▸ EXCERPTED DATA
==============================
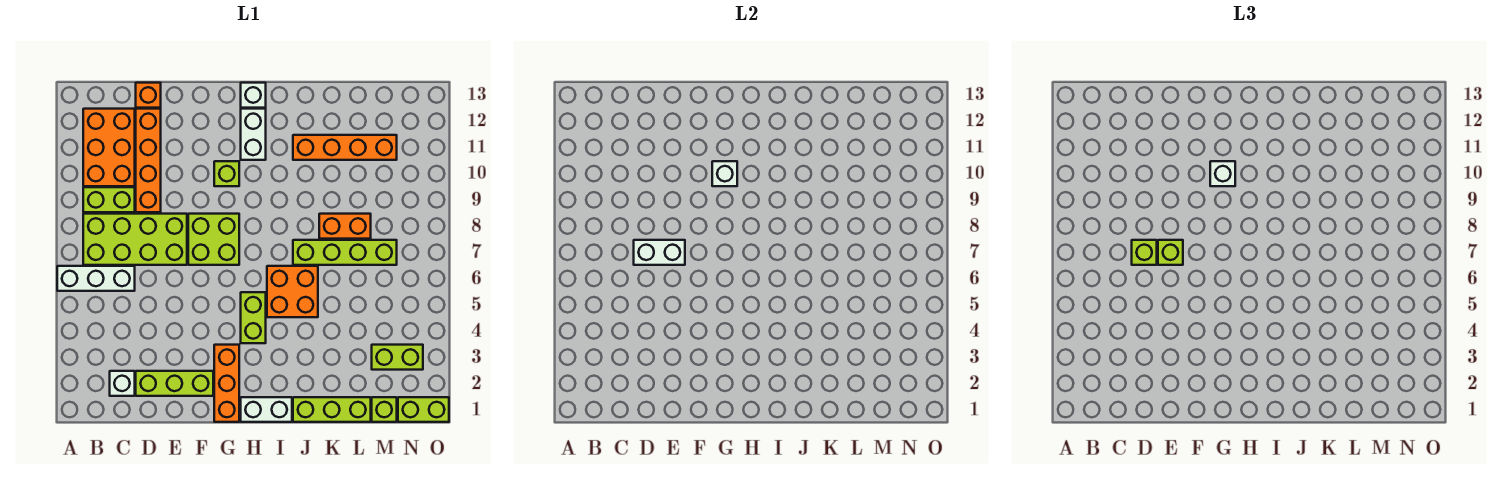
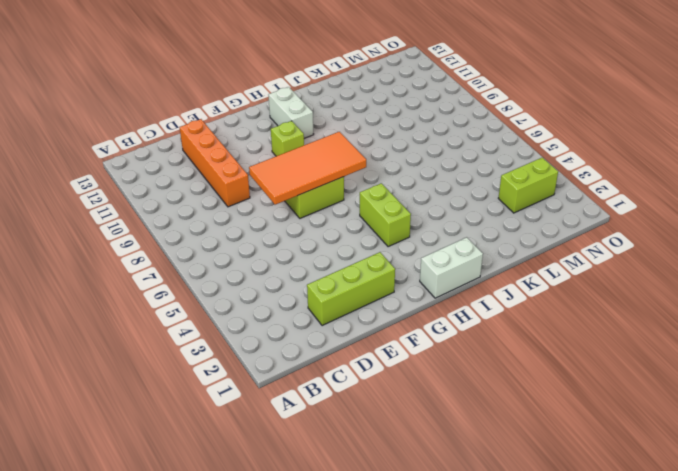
orange tile E7:H8 level 2 -> white brick D7:E7 level 2
none -> white brick A6:C6 level 1
none -> lime brick B7:E8 level 1
none -> lime brick B9:C9 level 1

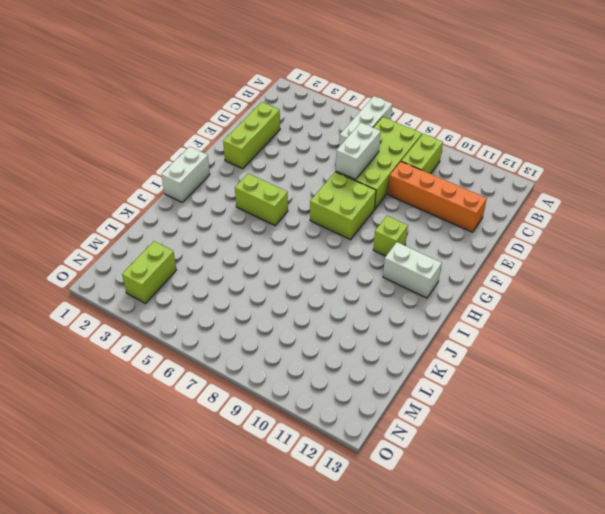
none -> orange brick B10:C12 level 1
none -> white brick C2 level 1
none -> orange brick D13 level 1

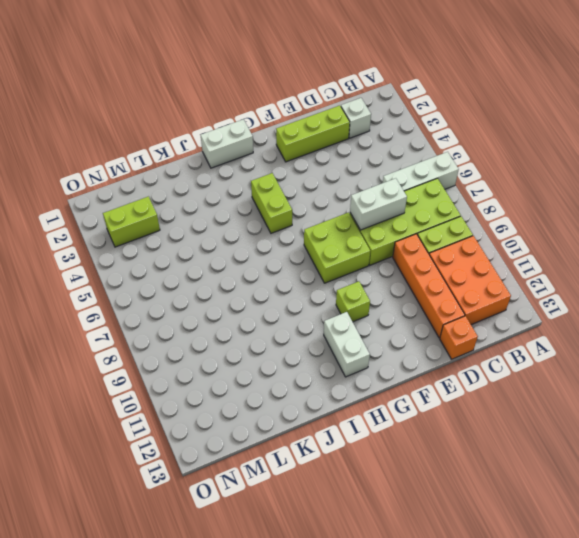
none -> orange brick G1:G3 level 1
none -> white brick H13 level 1
none -> orange brick I5:J6 level 1

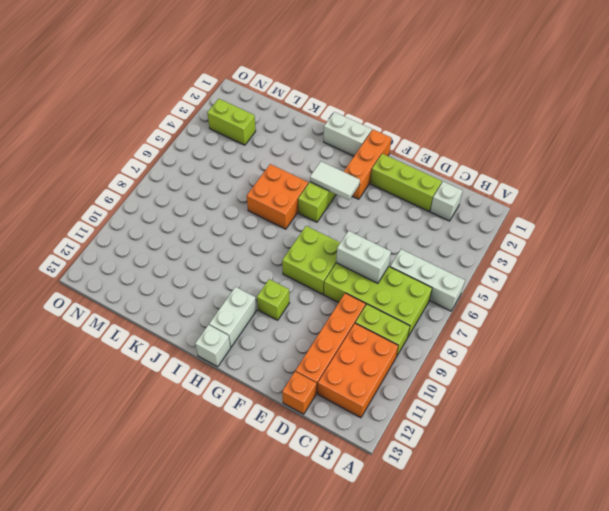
white tile G4:H4 level 2 -> none
none -> lime brick J1:L1 level 1
none -> lime brick J7:M7 level 1
none -> orange brick J11:M11 level 1

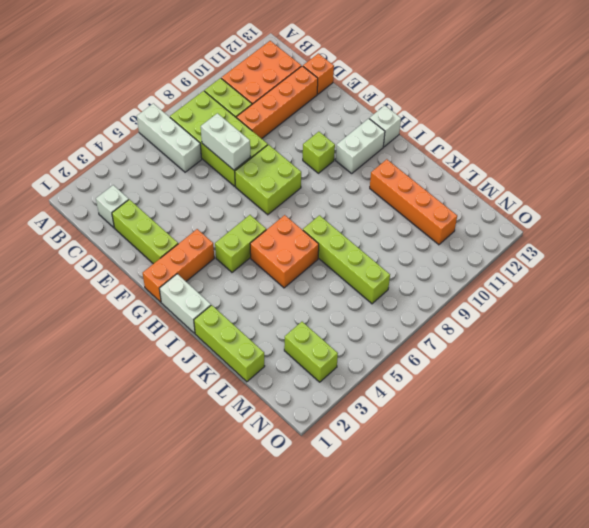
none -> orange brick K8:L8 level 1
none -> lime brick M1 level 1
none -> lime brick N1:O1 level 1

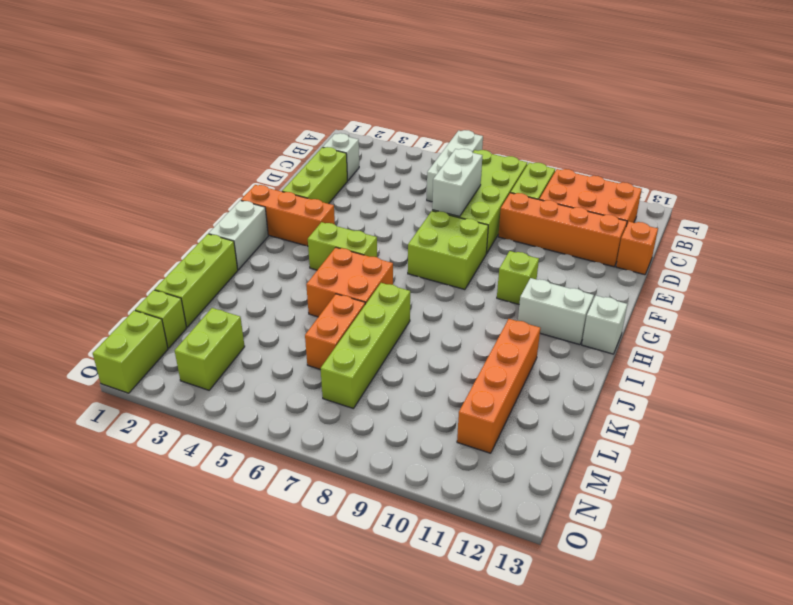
orange brick K6:L6 level 1 -> orange brick K8:L8 level 1
none -> white brick G10 level 2
none -> lime brick D7 level 3
none -> lime brick E7 level 3

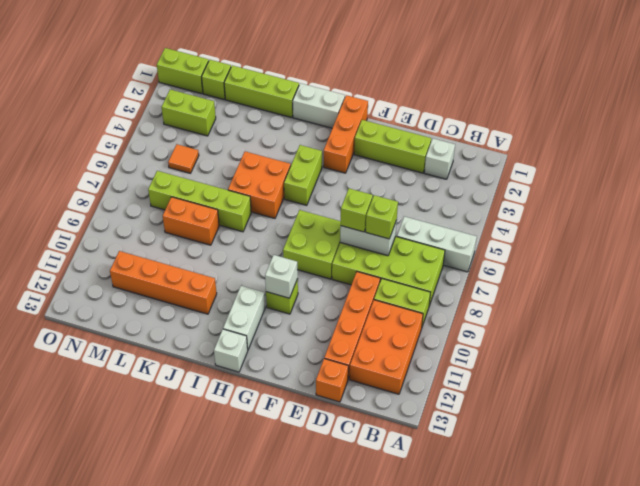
orange tile M5 level 1 -> none
none -> white brick G10 level 3

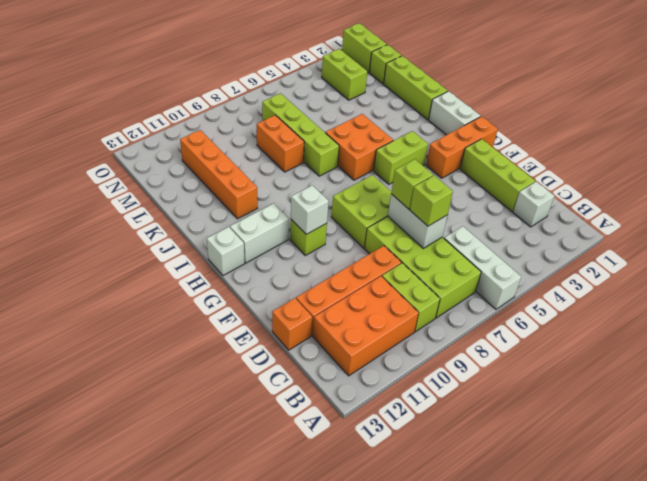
none -> white brick G10 level 3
==============================
▸ ACTIVITY
Reproduce nothing but the lines from the line containing "none -> lime brick D7 level 3" through the last line of the data above, exactly as written and without pictures.

▸ RESPONSE TO THE TASK
none -> lime brick D7 level 3
none -> lime brick E7 level 3

orange tile M5 level 1 -> none
none -> white brick G10 level 3

none -> white brick G10 level 3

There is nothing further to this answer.